- [TASK DESCRIPTION] Pull from the data below each line where the word "none" occurs, and copy it.

____ EXTRACTED MATERIAL

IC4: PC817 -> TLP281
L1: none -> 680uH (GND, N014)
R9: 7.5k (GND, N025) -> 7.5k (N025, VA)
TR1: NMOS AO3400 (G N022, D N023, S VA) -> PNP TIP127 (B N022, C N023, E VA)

________
____ EXTRACTED MATERIAL

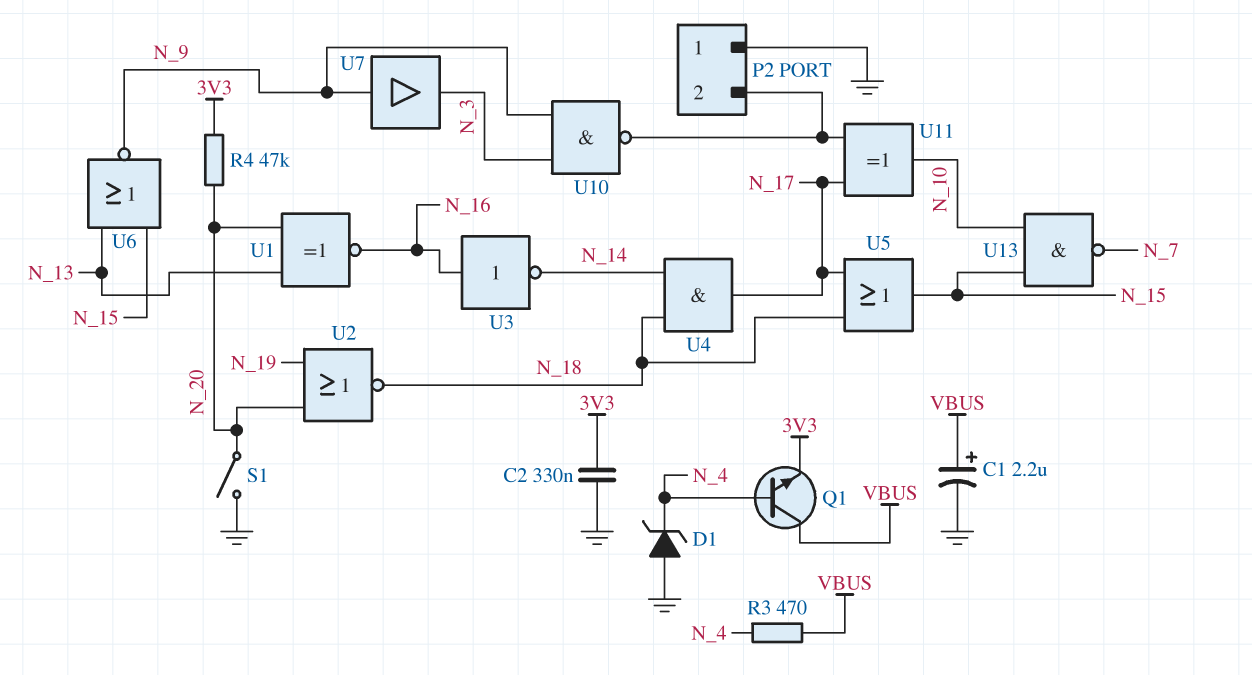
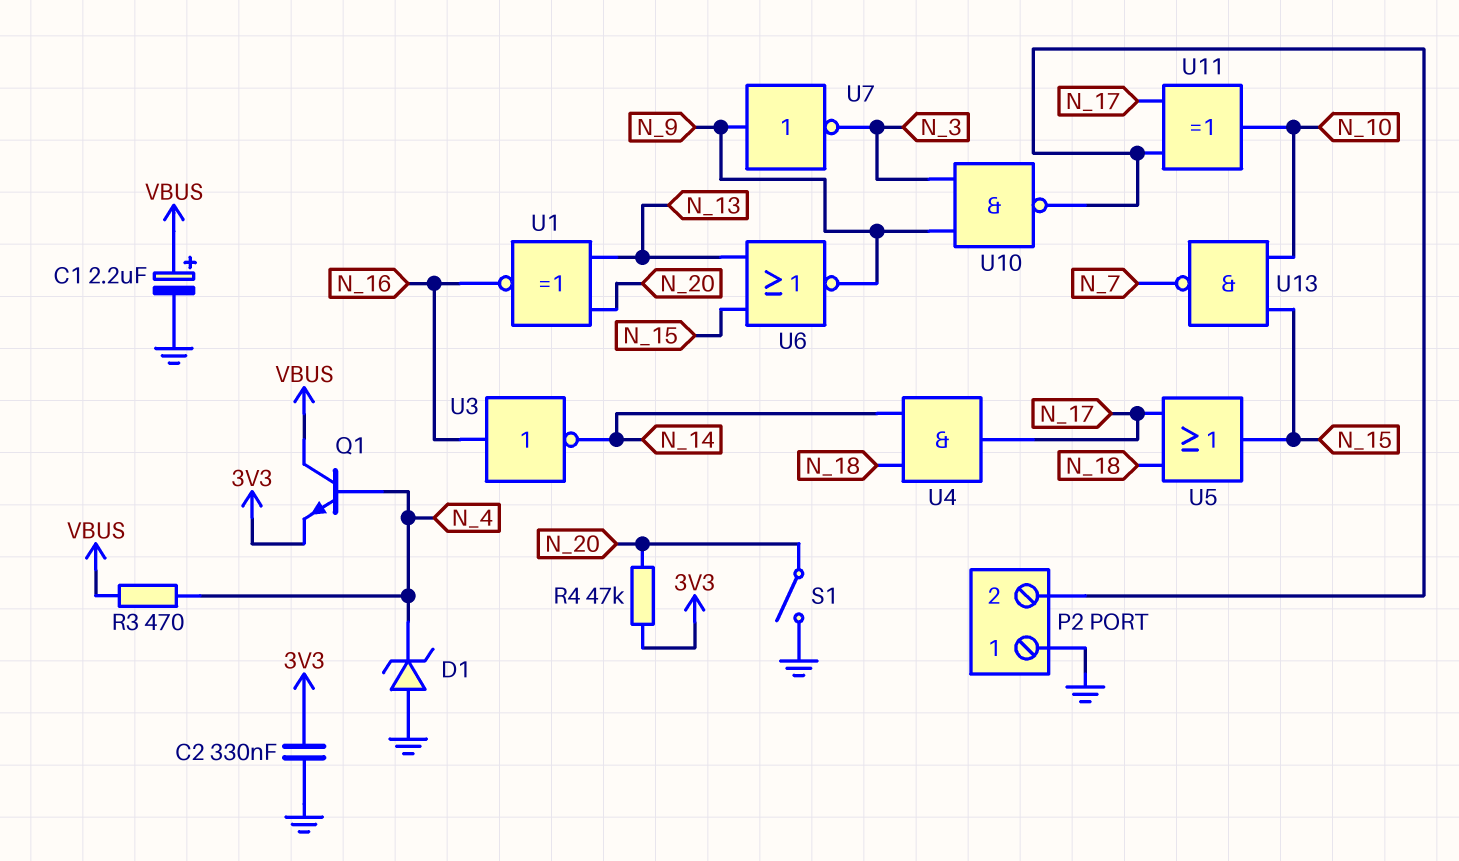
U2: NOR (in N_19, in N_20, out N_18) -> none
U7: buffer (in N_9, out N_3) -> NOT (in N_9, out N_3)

________

- [RESPONSE TO THIS TASK]
L1: none -> 680uH (GND, N014)
U2: NOR (in N_19, in N_20, out N_18) -> none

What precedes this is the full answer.